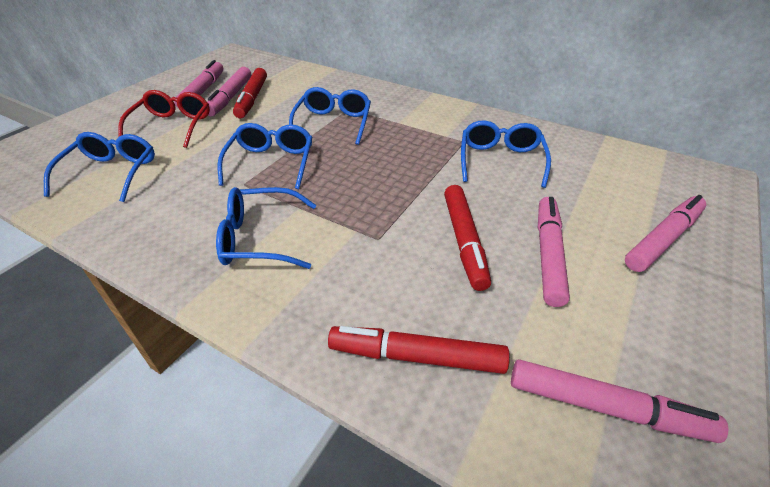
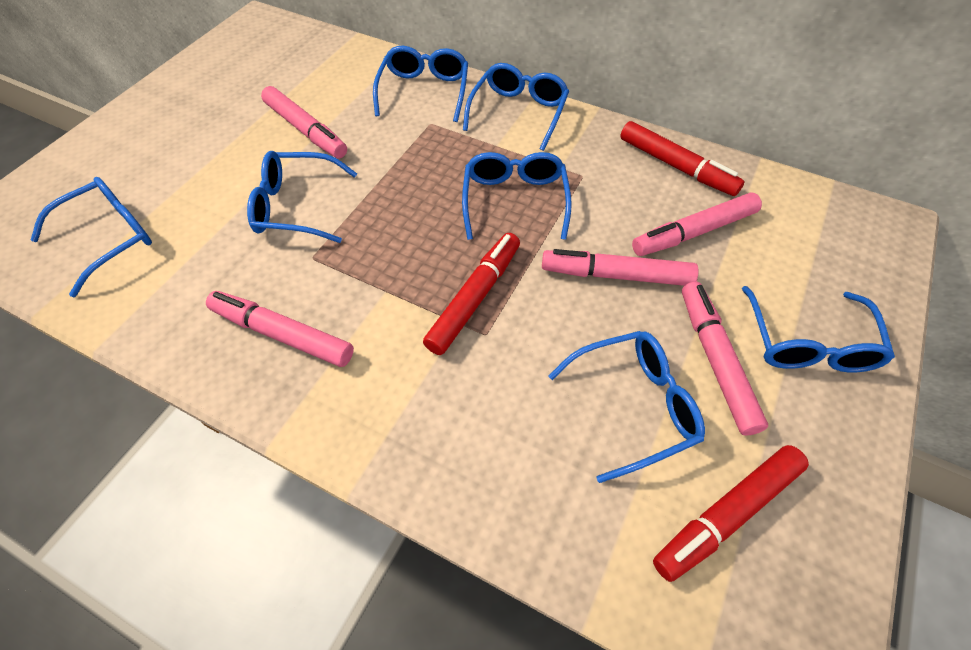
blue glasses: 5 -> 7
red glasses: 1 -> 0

____

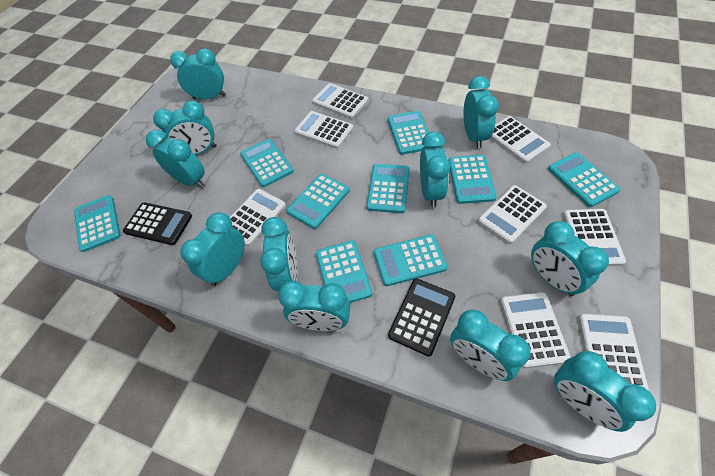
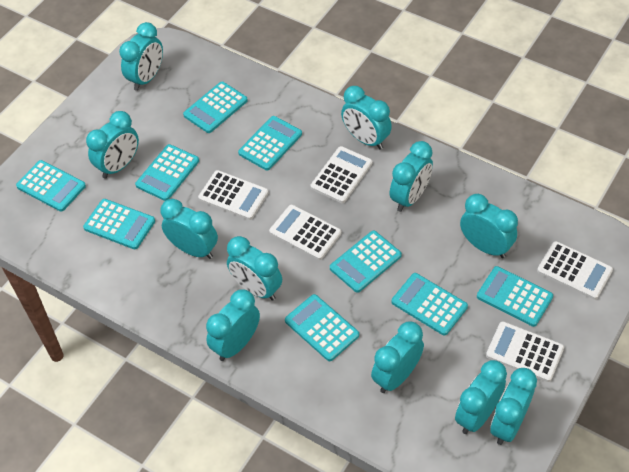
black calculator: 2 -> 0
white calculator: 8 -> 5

____

▶ **EXERCISE AIM**
A single number is the whole answer: the tally of lines in the entries that hold "calculator".

▶ **EXERCISE RESULT**
2